> **Given problem**: Copy every line of the records below word for word, leaving out the picture lines.

** start Information supplied **

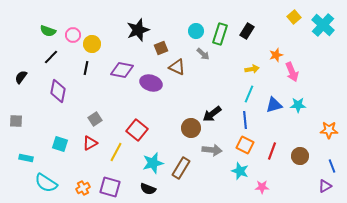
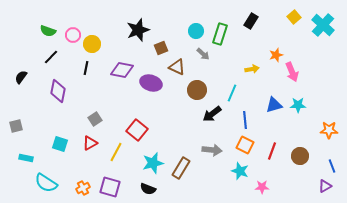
black rectangle at (247, 31): moved 4 px right, 10 px up
cyan line at (249, 94): moved 17 px left, 1 px up
gray square at (16, 121): moved 5 px down; rotated 16 degrees counterclockwise
brown circle at (191, 128): moved 6 px right, 38 px up
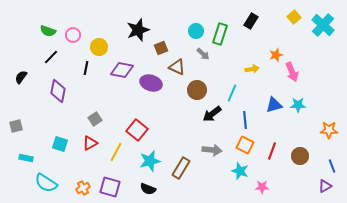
yellow circle at (92, 44): moved 7 px right, 3 px down
cyan star at (153, 163): moved 3 px left, 2 px up
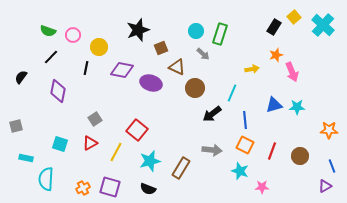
black rectangle at (251, 21): moved 23 px right, 6 px down
brown circle at (197, 90): moved 2 px left, 2 px up
cyan star at (298, 105): moved 1 px left, 2 px down
cyan semicircle at (46, 183): moved 4 px up; rotated 60 degrees clockwise
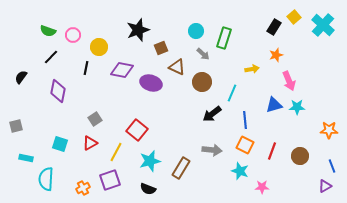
green rectangle at (220, 34): moved 4 px right, 4 px down
pink arrow at (292, 72): moved 3 px left, 9 px down
brown circle at (195, 88): moved 7 px right, 6 px up
purple square at (110, 187): moved 7 px up; rotated 35 degrees counterclockwise
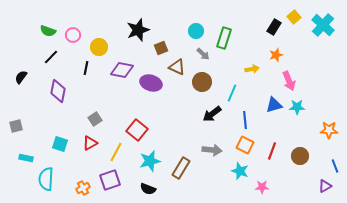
blue line at (332, 166): moved 3 px right
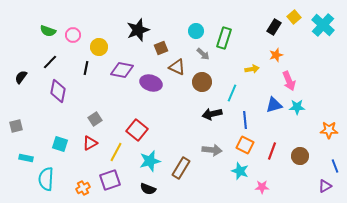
black line at (51, 57): moved 1 px left, 5 px down
black arrow at (212, 114): rotated 24 degrees clockwise
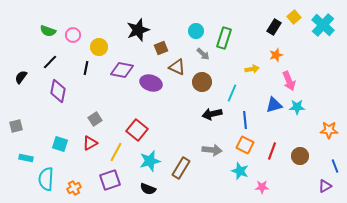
orange cross at (83, 188): moved 9 px left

** end Information supplied **

> **Answer to the exercise**:
black rectangle at (247, 31): moved 4 px right, 10 px up
cyan line at (249, 94): moved 17 px left, 1 px up
gray square at (16, 121): moved 5 px down; rotated 16 degrees counterclockwise
brown circle at (191, 128): moved 6 px right, 38 px up
yellow circle at (92, 44): moved 7 px right, 3 px down
cyan star at (153, 163): moved 3 px left, 2 px up
black rectangle at (251, 21): moved 23 px right, 6 px down
brown circle at (197, 90): moved 2 px left, 2 px up
cyan star at (298, 105): moved 1 px left, 2 px down
cyan semicircle at (46, 183): moved 4 px up; rotated 60 degrees clockwise
green rectangle at (220, 34): moved 4 px right, 4 px down
pink arrow at (292, 72): moved 3 px left, 9 px down
brown circle at (195, 88): moved 7 px right, 6 px up
purple square at (110, 187): moved 7 px up; rotated 35 degrees counterclockwise
blue line at (332, 166): moved 3 px right
black line at (51, 57): moved 1 px left, 5 px down
black arrow at (212, 114): rotated 24 degrees clockwise
orange cross at (83, 188): moved 9 px left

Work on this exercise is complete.